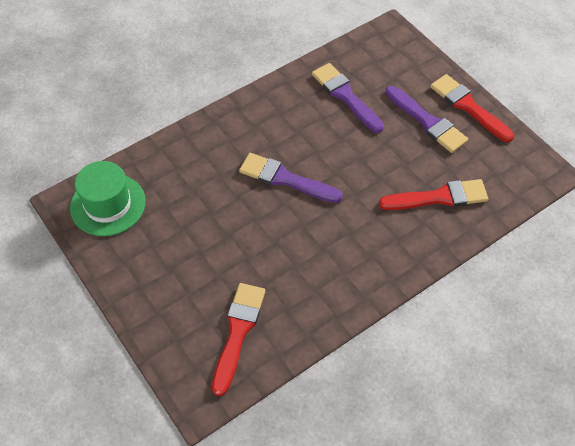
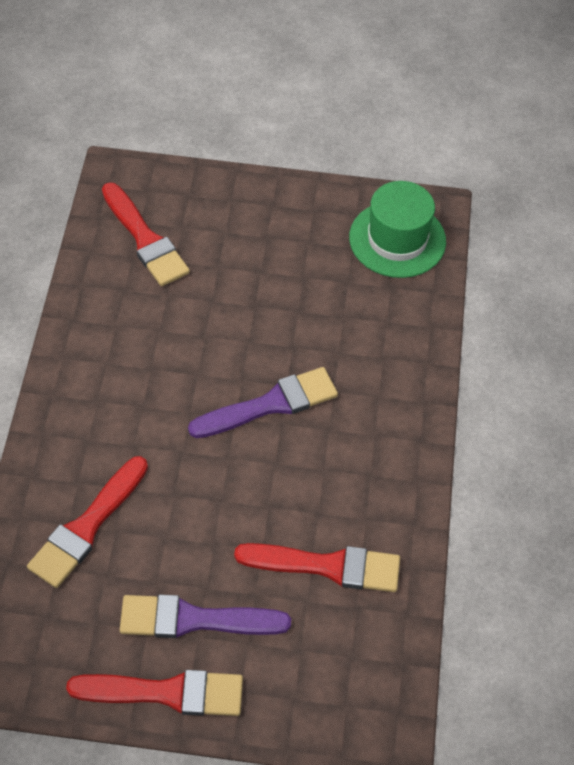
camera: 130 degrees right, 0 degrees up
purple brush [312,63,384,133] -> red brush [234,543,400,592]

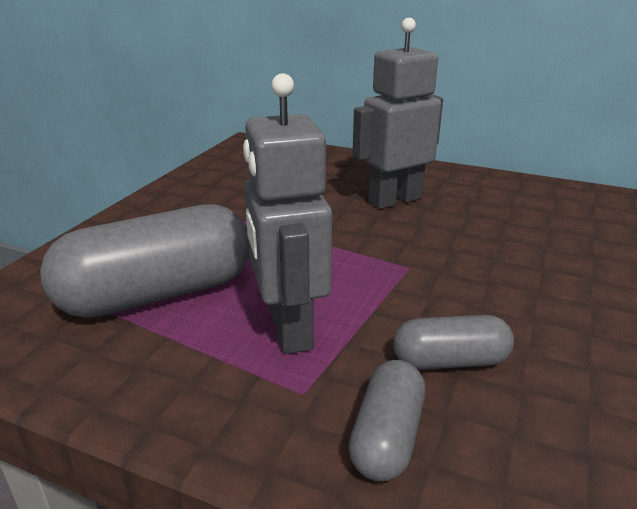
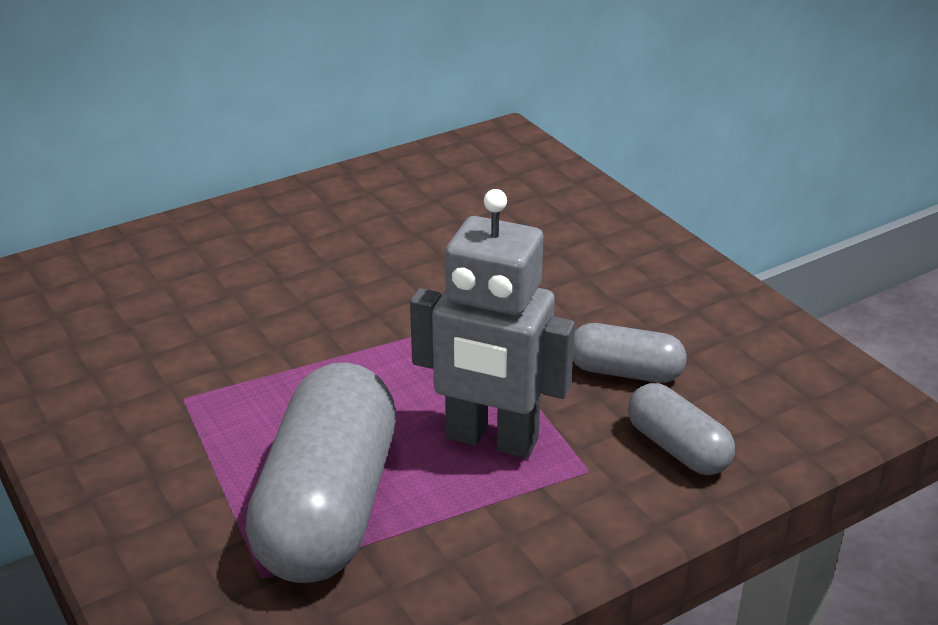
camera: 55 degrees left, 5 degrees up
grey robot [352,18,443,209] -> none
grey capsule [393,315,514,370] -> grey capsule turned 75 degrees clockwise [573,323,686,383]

****

-- Activity --
Your copy should match the records above exactly, apart from the pictures, which stay out.

-- Solution to this exercise --
camera: 130 degrees right, 0 degrees up
purple brush [312,63,384,133] -> red brush [234,543,400,592]

camera: 55 degrees left, 5 degrees up
grey robot [352,18,443,209] -> none
grey capsule [393,315,514,370] -> grey capsule turned 75 degrees clockwise [573,323,686,383]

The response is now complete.